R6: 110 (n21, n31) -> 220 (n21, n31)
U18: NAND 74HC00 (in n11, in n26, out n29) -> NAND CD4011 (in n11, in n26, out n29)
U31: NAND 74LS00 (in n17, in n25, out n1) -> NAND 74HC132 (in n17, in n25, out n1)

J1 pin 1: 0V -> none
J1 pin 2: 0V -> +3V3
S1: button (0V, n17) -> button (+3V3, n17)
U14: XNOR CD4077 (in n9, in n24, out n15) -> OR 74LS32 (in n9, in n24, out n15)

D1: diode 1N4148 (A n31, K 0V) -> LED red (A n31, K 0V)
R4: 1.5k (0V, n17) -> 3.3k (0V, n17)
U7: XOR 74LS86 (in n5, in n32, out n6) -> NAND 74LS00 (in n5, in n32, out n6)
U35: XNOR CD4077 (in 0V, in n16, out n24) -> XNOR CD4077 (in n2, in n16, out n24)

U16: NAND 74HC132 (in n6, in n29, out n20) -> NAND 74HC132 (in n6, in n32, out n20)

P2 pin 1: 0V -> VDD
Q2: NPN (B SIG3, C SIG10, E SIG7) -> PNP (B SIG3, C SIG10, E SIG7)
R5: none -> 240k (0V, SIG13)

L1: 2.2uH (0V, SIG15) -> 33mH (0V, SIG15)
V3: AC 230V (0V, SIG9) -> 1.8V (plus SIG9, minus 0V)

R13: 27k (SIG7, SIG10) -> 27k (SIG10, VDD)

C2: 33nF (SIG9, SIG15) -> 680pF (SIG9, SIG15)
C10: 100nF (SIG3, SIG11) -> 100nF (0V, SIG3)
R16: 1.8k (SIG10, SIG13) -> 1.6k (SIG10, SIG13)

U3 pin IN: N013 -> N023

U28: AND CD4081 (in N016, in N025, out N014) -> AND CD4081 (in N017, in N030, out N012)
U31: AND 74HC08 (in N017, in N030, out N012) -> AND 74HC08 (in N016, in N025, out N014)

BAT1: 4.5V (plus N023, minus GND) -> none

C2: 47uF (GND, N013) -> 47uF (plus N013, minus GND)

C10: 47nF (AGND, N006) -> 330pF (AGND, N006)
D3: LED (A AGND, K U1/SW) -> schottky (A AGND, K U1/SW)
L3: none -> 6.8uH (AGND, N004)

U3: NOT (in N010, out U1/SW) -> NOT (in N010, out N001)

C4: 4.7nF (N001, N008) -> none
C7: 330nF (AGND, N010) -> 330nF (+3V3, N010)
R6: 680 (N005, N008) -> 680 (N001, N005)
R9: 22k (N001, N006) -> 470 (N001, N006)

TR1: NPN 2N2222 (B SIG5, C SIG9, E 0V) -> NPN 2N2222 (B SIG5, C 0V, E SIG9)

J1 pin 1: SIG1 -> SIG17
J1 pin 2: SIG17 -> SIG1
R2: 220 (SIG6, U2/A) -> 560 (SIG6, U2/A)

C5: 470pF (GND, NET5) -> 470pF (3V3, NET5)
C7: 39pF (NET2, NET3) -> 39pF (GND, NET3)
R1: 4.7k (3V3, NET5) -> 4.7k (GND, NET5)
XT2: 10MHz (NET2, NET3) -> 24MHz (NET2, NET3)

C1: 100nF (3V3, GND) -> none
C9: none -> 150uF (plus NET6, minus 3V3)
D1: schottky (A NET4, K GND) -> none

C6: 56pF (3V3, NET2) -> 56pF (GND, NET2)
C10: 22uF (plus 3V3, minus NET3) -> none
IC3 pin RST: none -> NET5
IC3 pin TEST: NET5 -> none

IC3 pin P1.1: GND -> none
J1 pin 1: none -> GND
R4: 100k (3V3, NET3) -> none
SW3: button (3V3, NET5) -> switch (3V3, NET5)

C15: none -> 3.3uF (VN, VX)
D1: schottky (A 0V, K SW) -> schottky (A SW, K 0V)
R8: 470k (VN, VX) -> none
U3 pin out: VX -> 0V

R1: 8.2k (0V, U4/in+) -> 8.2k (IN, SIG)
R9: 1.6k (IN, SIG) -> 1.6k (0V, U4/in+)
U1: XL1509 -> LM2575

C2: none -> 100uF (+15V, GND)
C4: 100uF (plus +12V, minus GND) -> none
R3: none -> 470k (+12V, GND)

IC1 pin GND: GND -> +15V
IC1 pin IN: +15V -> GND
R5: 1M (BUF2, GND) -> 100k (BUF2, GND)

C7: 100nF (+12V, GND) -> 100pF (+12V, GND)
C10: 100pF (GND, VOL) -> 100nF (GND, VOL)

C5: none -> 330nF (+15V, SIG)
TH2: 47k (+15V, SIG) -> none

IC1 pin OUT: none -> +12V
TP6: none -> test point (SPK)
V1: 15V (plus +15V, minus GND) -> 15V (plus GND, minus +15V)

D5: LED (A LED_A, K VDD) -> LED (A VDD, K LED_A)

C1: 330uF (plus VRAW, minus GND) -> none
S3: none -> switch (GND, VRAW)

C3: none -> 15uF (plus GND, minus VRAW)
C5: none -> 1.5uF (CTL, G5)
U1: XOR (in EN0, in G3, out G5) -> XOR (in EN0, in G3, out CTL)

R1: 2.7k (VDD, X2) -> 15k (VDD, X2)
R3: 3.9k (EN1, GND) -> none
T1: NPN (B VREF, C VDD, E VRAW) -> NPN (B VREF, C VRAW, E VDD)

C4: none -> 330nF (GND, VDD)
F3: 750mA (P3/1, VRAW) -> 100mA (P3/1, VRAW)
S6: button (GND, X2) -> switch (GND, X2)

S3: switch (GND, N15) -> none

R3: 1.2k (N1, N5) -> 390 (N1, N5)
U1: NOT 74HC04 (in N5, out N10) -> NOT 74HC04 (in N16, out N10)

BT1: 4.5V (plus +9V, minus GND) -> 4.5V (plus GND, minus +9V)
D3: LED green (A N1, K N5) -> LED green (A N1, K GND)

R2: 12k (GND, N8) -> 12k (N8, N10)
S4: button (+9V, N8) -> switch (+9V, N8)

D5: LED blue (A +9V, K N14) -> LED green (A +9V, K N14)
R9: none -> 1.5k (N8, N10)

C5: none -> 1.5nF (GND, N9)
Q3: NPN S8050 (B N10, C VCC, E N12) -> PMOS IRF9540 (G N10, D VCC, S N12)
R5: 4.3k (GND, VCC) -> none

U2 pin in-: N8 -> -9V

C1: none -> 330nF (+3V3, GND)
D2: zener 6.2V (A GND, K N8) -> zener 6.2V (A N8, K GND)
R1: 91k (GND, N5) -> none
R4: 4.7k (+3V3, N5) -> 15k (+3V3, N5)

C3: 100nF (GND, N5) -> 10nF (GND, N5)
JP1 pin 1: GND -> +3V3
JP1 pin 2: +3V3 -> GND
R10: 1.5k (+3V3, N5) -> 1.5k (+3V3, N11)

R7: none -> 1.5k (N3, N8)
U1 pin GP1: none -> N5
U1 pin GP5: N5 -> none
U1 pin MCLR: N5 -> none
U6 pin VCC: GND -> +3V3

◇ ◇ ◇ ◇ ◇ ◇ ◇

**Problem statement**
Could you restate every record word for word?

**Answer box**
R6: 110 (n21, n31) -> 220 (n21, n31)
U18: NAND 74HC00 (in n11, in n26, out n29) -> NAND CD4011 (in n11, in n26, out n29)
U31: NAND 74LS00 (in n17, in n25, out n1) -> NAND 74HC132 (in n17, in n25, out n1)

J1 pin 1: 0V -> none
J1 pin 2: 0V -> +3V3
S1: button (0V, n17) -> button (+3V3, n17)
U14: XNOR CD4077 (in n9, in n24, out n15) -> OR 74LS32 (in n9, in n24, out n15)

D1: diode 1N4148 (A n31, K 0V) -> LED red (A n31, K 0V)
R4: 1.5k (0V, n17) -> 3.3k (0V, n17)
U7: XOR 74LS86 (in n5, in n32, out n6) -> NAND 74LS00 (in n5, in n32, out n6)
U35: XNOR CD4077 (in 0V, in n16, out n24) -> XNOR CD4077 (in n2, in n16, out n24)

U16: NAND 74HC132 (in n6, in n29, out n20) -> NAND 74HC132 (in n6, in n32, out n20)

P2 pin 1: 0V -> VDD
Q2: NPN (B SIG3, C SIG10, E SIG7) -> PNP (B SIG3, C SIG10, E SIG7)
R5: none -> 240k (0V, SIG13)

L1: 2.2uH (0V, SIG15) -> 33mH (0V, SIG15)
V3: AC 230V (0V, SIG9) -> 1.8V (plus SIG9, minus 0V)

R13: 27k (SIG7, SIG10) -> 27k (SIG10, VDD)

C2: 33nF (SIG9, SIG15) -> 680pF (SIG9, SIG15)
C10: 100nF (SIG3, SIG11) -> 100nF (0V, SIG3)
R16: 1.8k (SIG10, SIG13) -> 1.6k (SIG10, SIG13)

U3 pin IN: N013 -> N023

U28: AND CD4081 (in N016, in N025, out N014) -> AND CD4081 (in N017, in N030, out N012)
U31: AND 74HC08 (in N017, in N030, out N012) -> AND 74HC08 (in N016, in N025, out N014)

BAT1: 4.5V (plus N023, minus GND) -> none

C2: 47uF (GND, N013) -> 47uF (plus N013, minus GND)

C10: 47nF (AGND, N006) -> 330pF (AGND, N006)
D3: LED (A AGND, K U1/SW) -> schottky (A AGND, K U1/SW)
L3: none -> 6.8uH (AGND, N004)

U3: NOT (in N010, out U1/SW) -> NOT (in N010, out N001)

C4: 4.7nF (N001, N008) -> none
C7: 330nF (AGND, N010) -> 330nF (+3V3, N010)
R6: 680 (N005, N008) -> 680 (N001, N005)
R9: 22k (N001, N006) -> 470 (N001, N006)

TR1: NPN 2N2222 (B SIG5, C SIG9, E 0V) -> NPN 2N2222 (B SIG5, C 0V, E SIG9)

J1 pin 1: SIG1 -> SIG17
J1 pin 2: SIG17 -> SIG1
R2: 220 (SIG6, U2/A) -> 560 (SIG6, U2/A)

C5: 470pF (GND, NET5) -> 470pF (3V3, NET5)
C7: 39pF (NET2, NET3) -> 39pF (GND, NET3)
R1: 4.7k (3V3, NET5) -> 4.7k (GND, NET5)
XT2: 10MHz (NET2, NET3) -> 24MHz (NET2, NET3)

C1: 100nF (3V3, GND) -> none
C9: none -> 150uF (plus NET6, minus 3V3)
D1: schottky (A NET4, K GND) -> none

C6: 56pF (3V3, NET2) -> 56pF (GND, NET2)
C10: 22uF (plus 3V3, minus NET3) -> none
IC3 pin RST: none -> NET5
IC3 pin TEST: NET5 -> none

IC3 pin P1.1: GND -> none
J1 pin 1: none -> GND
R4: 100k (3V3, NET3) -> none
SW3: button (3V3, NET5) -> switch (3V3, NET5)

C15: none -> 3.3uF (VN, VX)
D1: schottky (A 0V, K SW) -> schottky (A SW, K 0V)
R8: 470k (VN, VX) -> none
U3 pin out: VX -> 0V

R1: 8.2k (0V, U4/in+) -> 8.2k (IN, SIG)
R9: 1.6k (IN, SIG) -> 1.6k (0V, U4/in+)
U1: XL1509 -> LM2575

C2: none -> 100uF (+15V, GND)
C4: 100uF (plus +12V, minus GND) -> none
R3: none -> 470k (+12V, GND)

IC1 pin GND: GND -> +15V
IC1 pin IN: +15V -> GND
R5: 1M (BUF2, GND) -> 100k (BUF2, GND)

C7: 100nF (+12V, GND) -> 100pF (+12V, GND)
C10: 100pF (GND, VOL) -> 100nF (GND, VOL)

C5: none -> 330nF (+15V, SIG)
TH2: 47k (+15V, SIG) -> none

IC1 pin OUT: none -> +12V
TP6: none -> test point (SPK)
V1: 15V (plus +15V, minus GND) -> 15V (plus GND, minus +15V)

D5: LED (A LED_A, K VDD) -> LED (A VDD, K LED_A)

C1: 330uF (plus VRAW, minus GND) -> none
S3: none -> switch (GND, VRAW)

C3: none -> 15uF (plus GND, minus VRAW)
C5: none -> 1.5uF (CTL, G5)
U1: XOR (in EN0, in G3, out G5) -> XOR (in EN0, in G3, out CTL)

R1: 2.7k (VDD, X2) -> 15k (VDD, X2)
R3: 3.9k (EN1, GND) -> none
T1: NPN (B VREF, C VDD, E VRAW) -> NPN (B VREF, C VRAW, E VDD)

C4: none -> 330nF (GND, VDD)
F3: 750mA (P3/1, VRAW) -> 100mA (P3/1, VRAW)
S6: button (GND, X2) -> switch (GND, X2)

S3: switch (GND, N15) -> none

R3: 1.2k (N1, N5) -> 390 (N1, N5)
U1: NOT 74HC04 (in N5, out N10) -> NOT 74HC04 (in N16, out N10)

BT1: 4.5V (plus +9V, minus GND) -> 4.5V (plus GND, minus +9V)
D3: LED green (A N1, K N5) -> LED green (A N1, K GND)

R2: 12k (GND, N8) -> 12k (N8, N10)
S4: button (+9V, N8) -> switch (+9V, N8)

D5: LED blue (A +9V, K N14) -> LED green (A +9V, K N14)
R9: none -> 1.5k (N8, N10)

C5: none -> 1.5nF (GND, N9)
Q3: NPN S8050 (B N10, C VCC, E N12) -> PMOS IRF9540 (G N10, D VCC, S N12)
R5: 4.3k (GND, VCC) -> none

U2 pin in-: N8 -> -9V

C1: none -> 330nF (+3V3, GND)
D2: zener 6.2V (A GND, K N8) -> zener 6.2V (A N8, K GND)
R1: 91k (GND, N5) -> none
R4: 4.7k (+3V3, N5) -> 15k (+3V3, N5)

C3: 100nF (GND, N5) -> 10nF (GND, N5)
JP1 pin 1: GND -> +3V3
JP1 pin 2: +3V3 -> GND
R10: 1.5k (+3V3, N5) -> 1.5k (+3V3, N11)

R7: none -> 1.5k (N3, N8)
U1 pin GP1: none -> N5
U1 pin GP5: N5 -> none
U1 pin MCLR: N5 -> none
U6 pin VCC: GND -> +3V3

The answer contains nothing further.